*** Opening of Input data ***

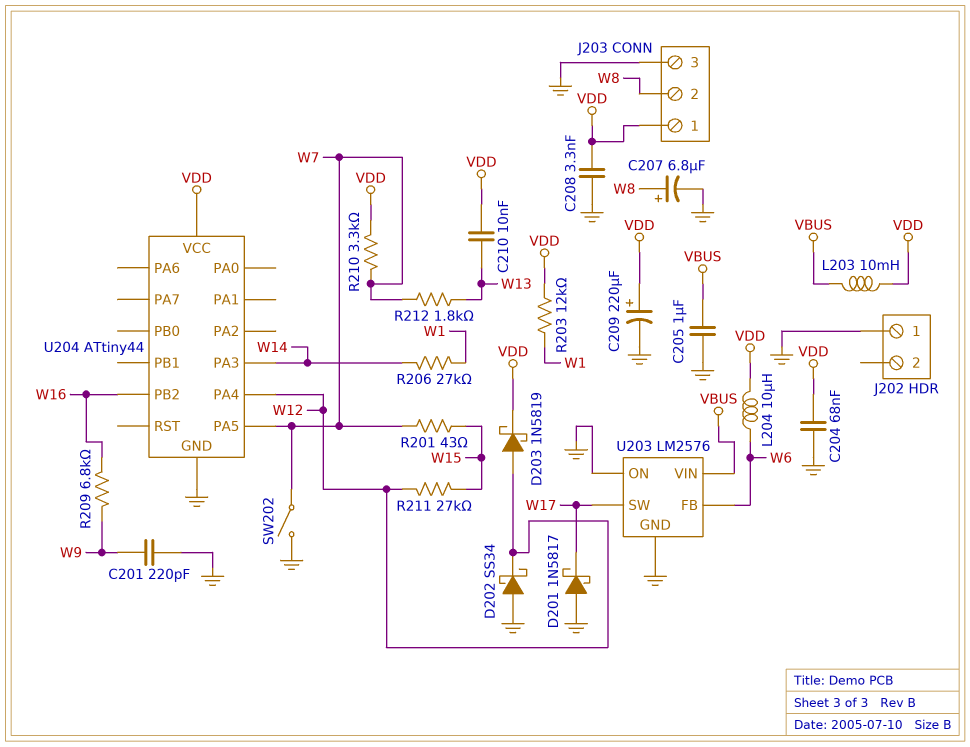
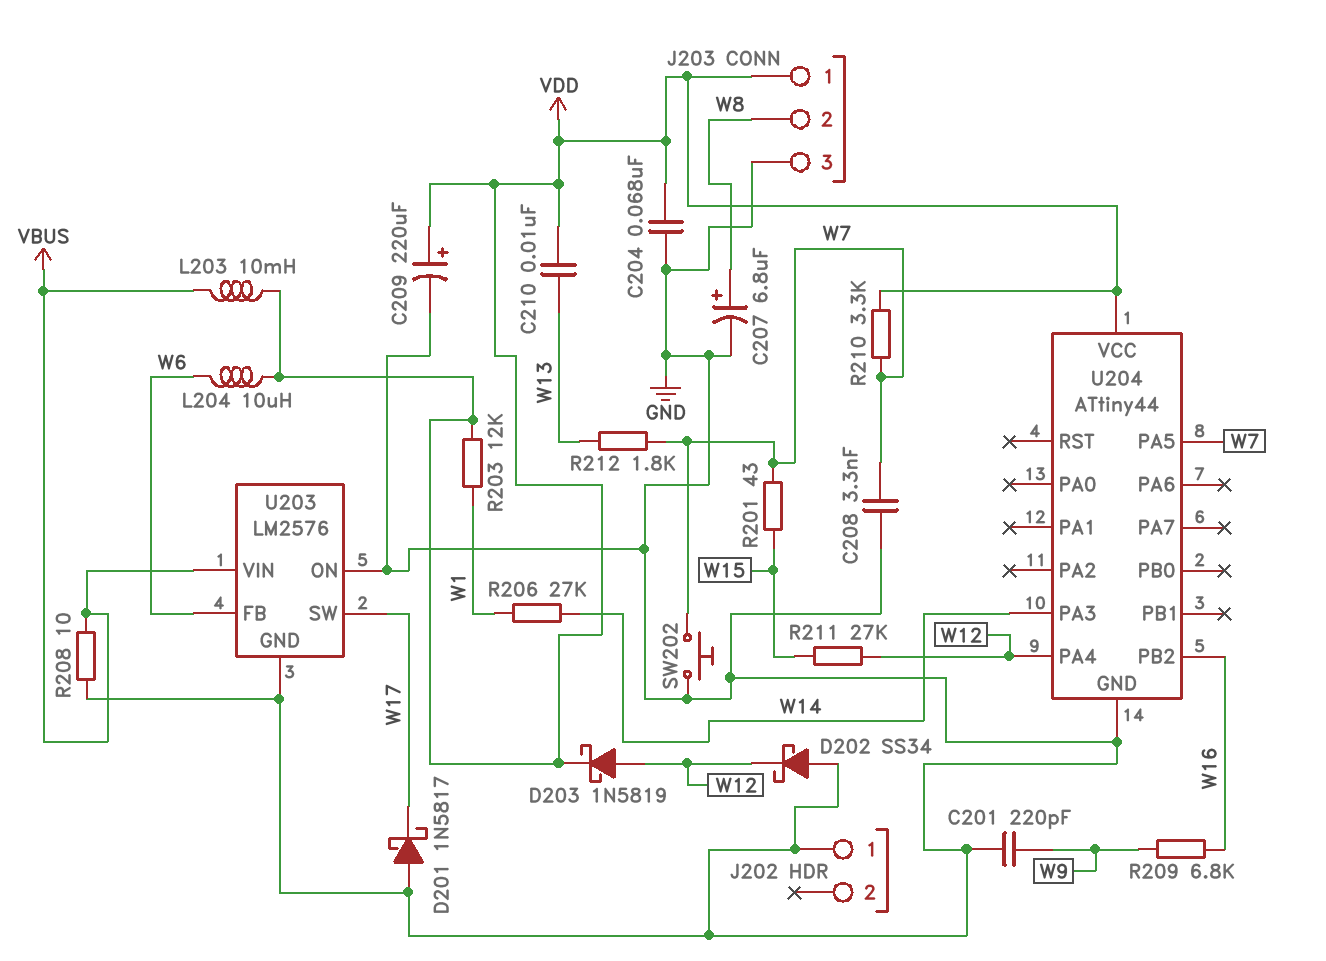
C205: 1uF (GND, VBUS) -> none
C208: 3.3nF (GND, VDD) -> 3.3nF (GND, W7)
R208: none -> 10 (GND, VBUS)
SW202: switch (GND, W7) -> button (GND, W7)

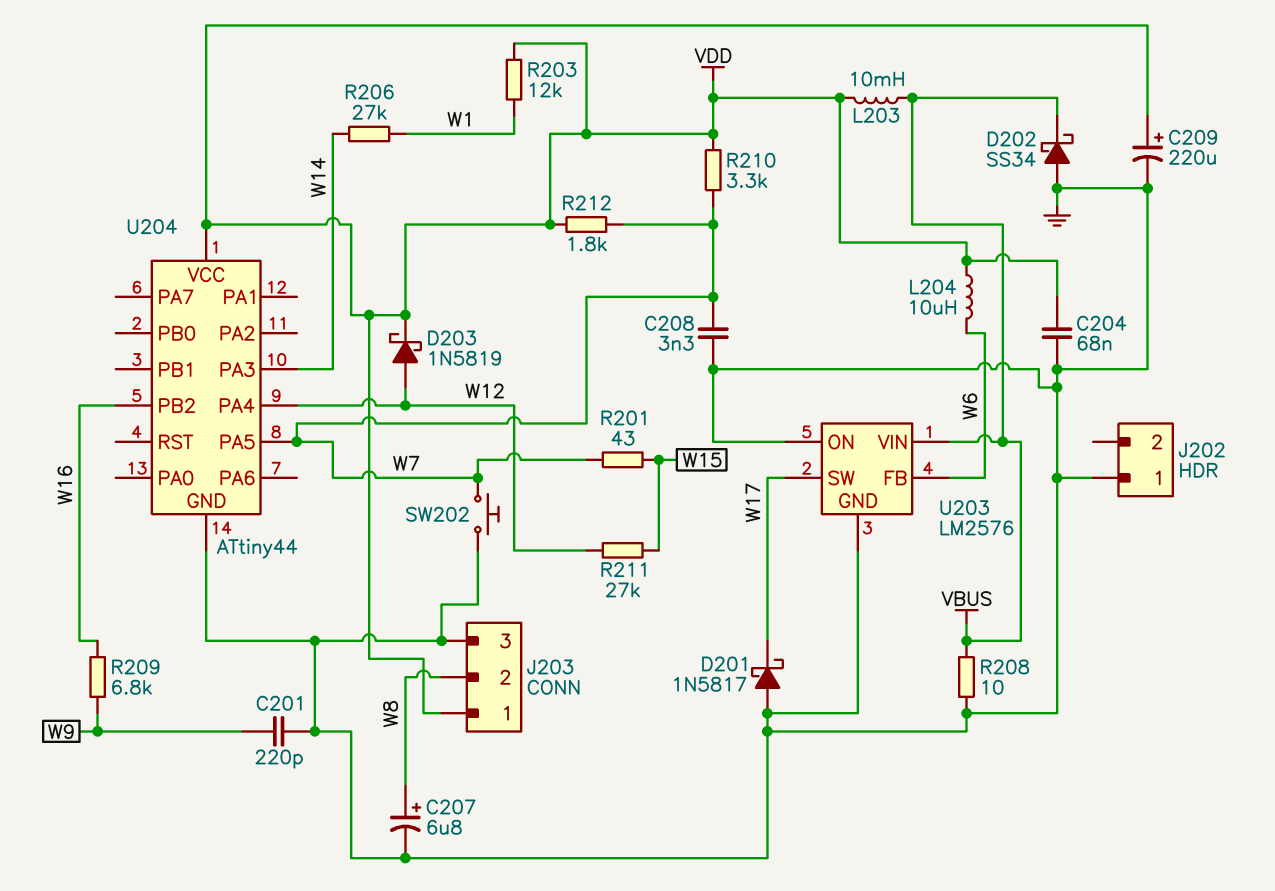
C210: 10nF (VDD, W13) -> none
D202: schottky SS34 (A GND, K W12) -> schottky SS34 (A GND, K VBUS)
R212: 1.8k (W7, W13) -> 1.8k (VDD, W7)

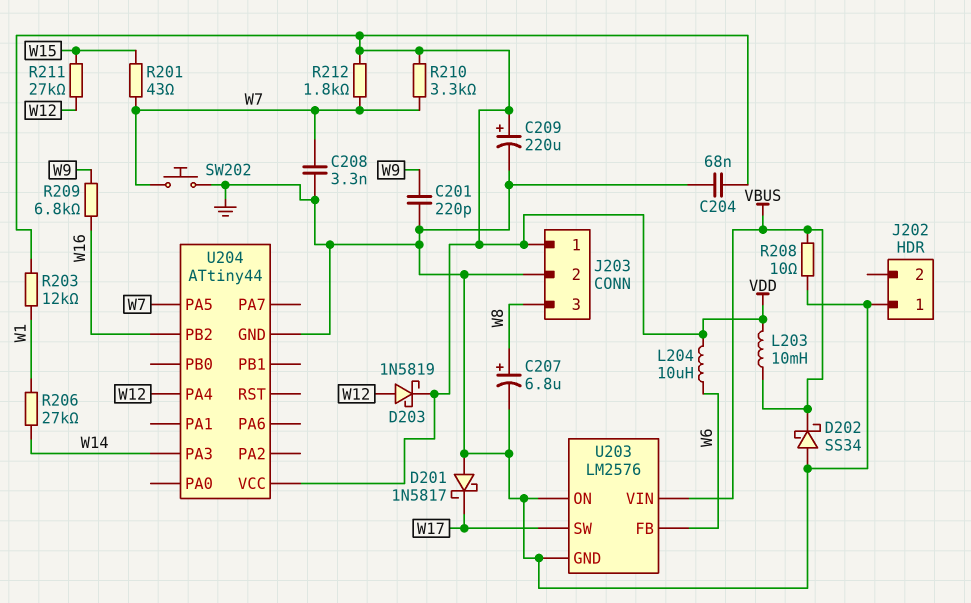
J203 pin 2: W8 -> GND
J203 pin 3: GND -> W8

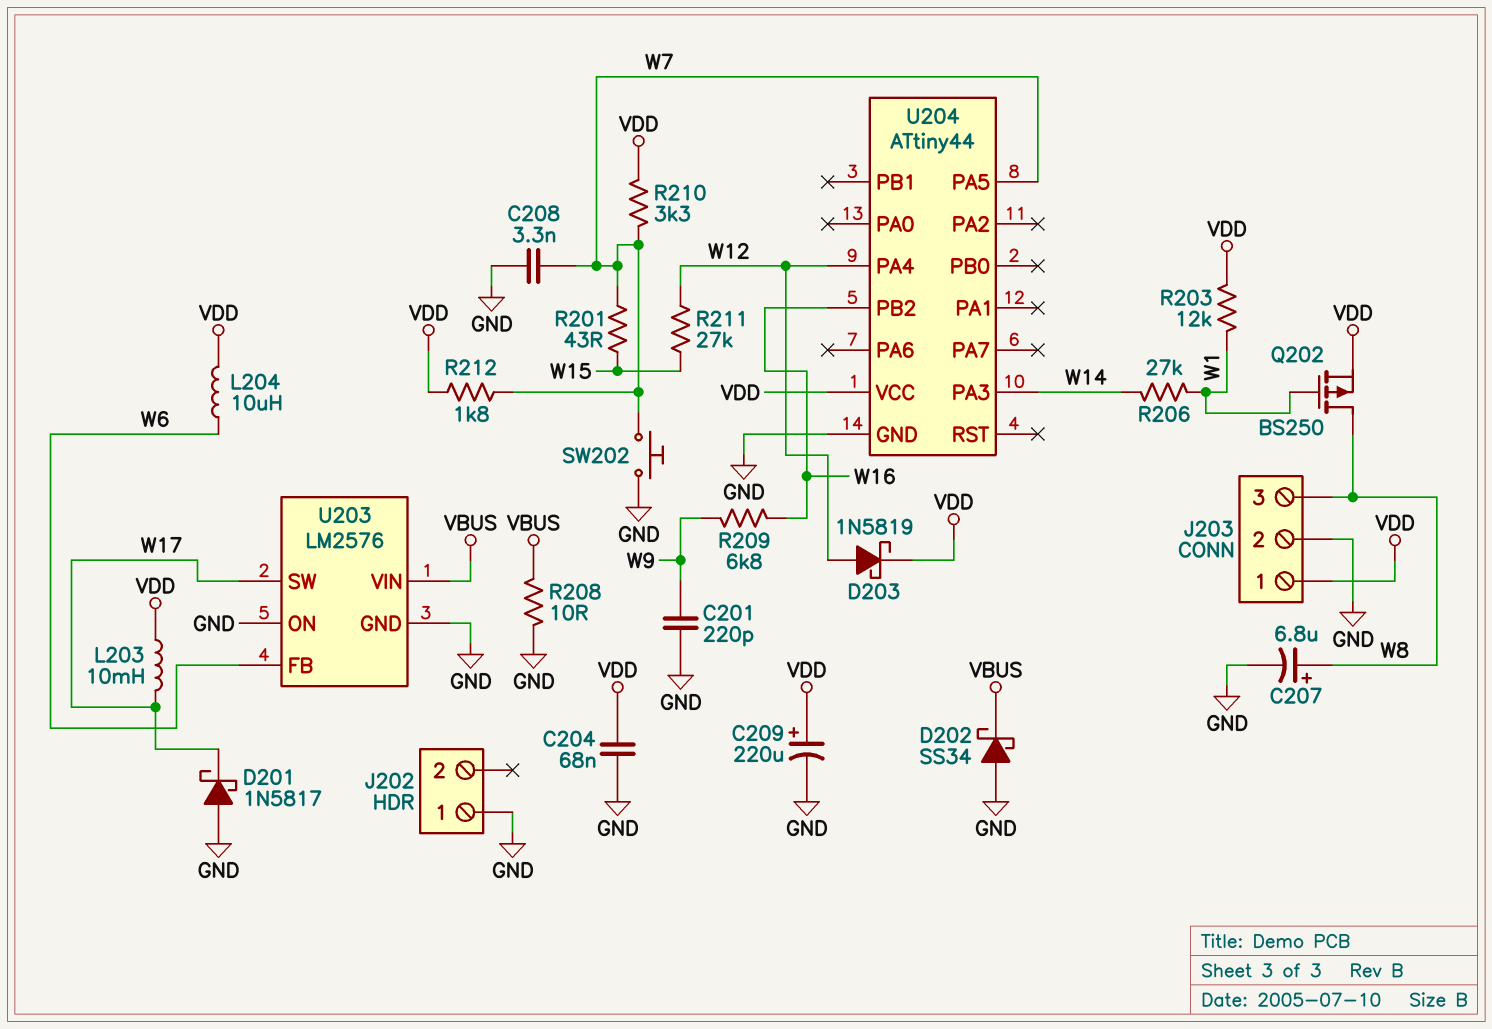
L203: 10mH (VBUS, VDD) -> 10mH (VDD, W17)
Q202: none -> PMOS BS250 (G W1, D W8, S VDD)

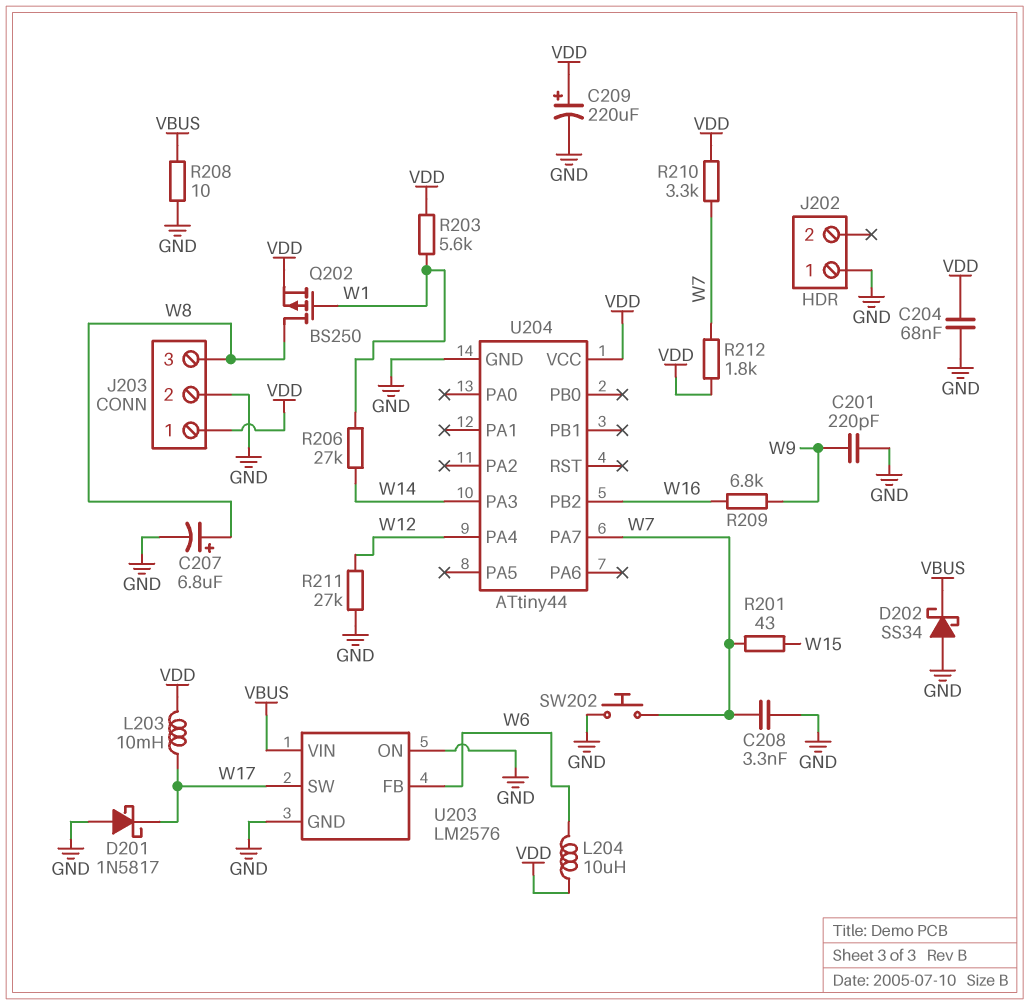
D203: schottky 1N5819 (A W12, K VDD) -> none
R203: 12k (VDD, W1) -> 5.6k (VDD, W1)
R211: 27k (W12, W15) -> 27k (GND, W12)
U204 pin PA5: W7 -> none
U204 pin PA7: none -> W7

*** Close of Input data ***

Whenever a line of the data includes "VBUS", copy that line.

Expected output:
C205: 1uF (GND, VBUS) -> none
R208: none -> 10 (GND, VBUS)
D202: schottky SS34 (A GND, K W12) -> schottky SS34 (A GND, K VBUS)
L203: 10mH (VBUS, VDD) -> 10mH (VDD, W17)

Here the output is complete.